### Instructions to follow
Each record below is to be set down again precisely.

»»

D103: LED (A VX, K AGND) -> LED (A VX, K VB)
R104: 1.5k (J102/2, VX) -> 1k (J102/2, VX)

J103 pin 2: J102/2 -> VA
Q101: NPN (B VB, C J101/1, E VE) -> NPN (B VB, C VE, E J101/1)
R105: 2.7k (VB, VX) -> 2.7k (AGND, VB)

««

### Result of this exercise
D103: LED (A VX, K AGND) -> LED (A VX, K VB)
R104: 1.5k (J102/2, VX) -> 1k (J102/2, VX)

J103 pin 2: J102/2 -> VA
Q101: NPN (B VB, C J101/1, E VE) -> NPN (B VB, C VE, E J101/1)
R105: 2.7k (VB, VX) -> 2.7k (AGND, VB)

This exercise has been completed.